Scene images with change listings
------------------------------------------------------------
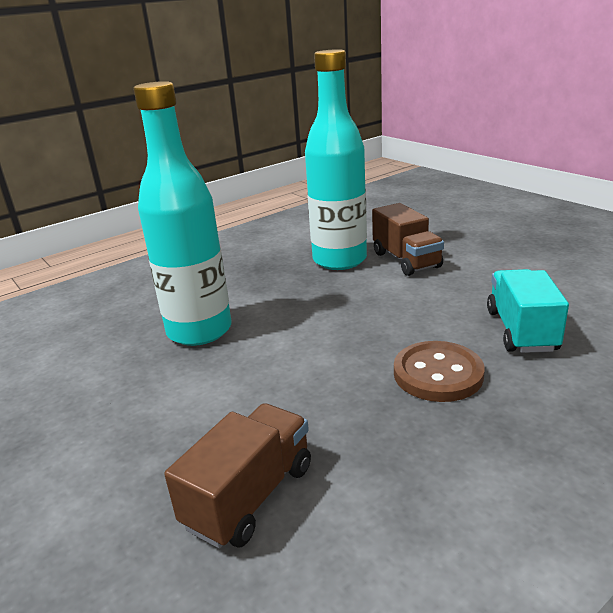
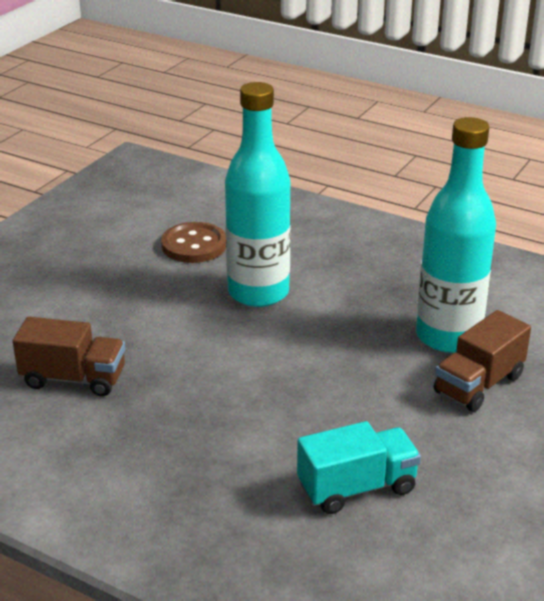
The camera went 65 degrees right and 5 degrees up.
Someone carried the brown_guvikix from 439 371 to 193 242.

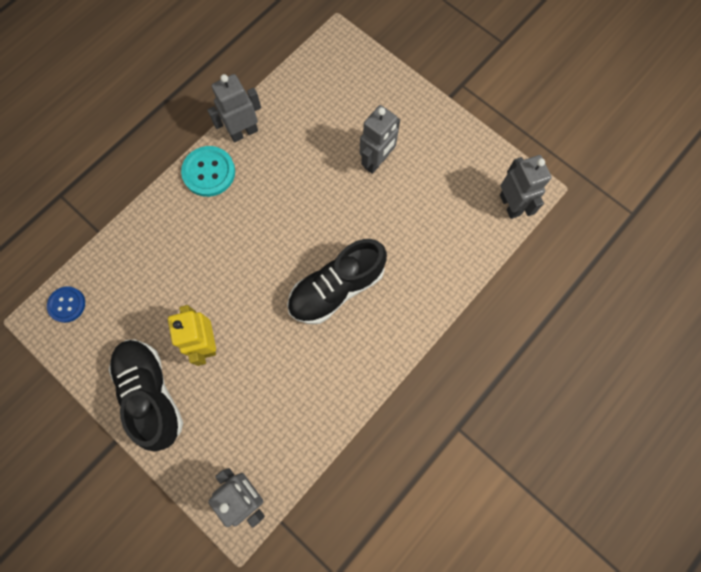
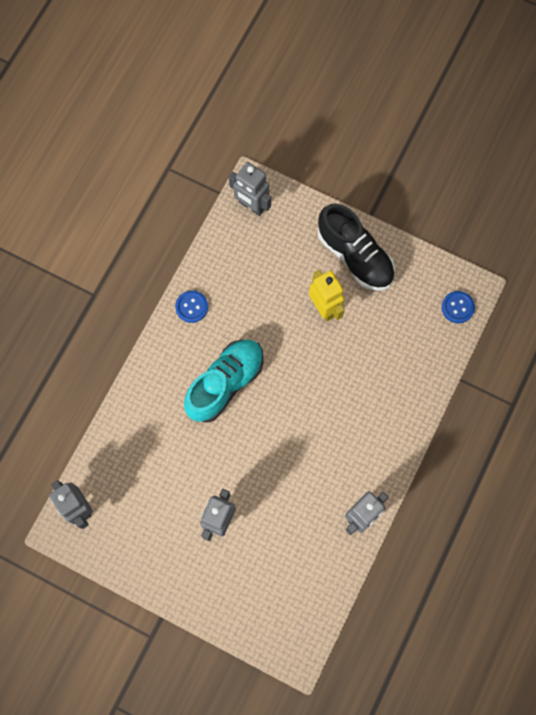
The camera went 165 degrees right and 0 degrees up.
Someone took away the turquoise_guvikix at 208 171.
Someone repainted the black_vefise at 337 281, which became the turquoise_vefise at 223 381.
Someone put down the blue_guvikix at 191 307.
------------------------------------------------------------
• Task statement: Your answer must be an exact copy of the records, without the pictures.

• Response below:
The camera went 65 degrees right and 5 degrees up.
Someone carried the brown_guvikix from 439 371 to 193 242.

The camera went 165 degrees right and 0 degrees up.
Someone took away the turquoise_guvikix at 208 171.
Someone repainted the black_vefise at 337 281, which became the turquoise_vefise at 223 381.
Someone put down the blue_guvikix at 191 307.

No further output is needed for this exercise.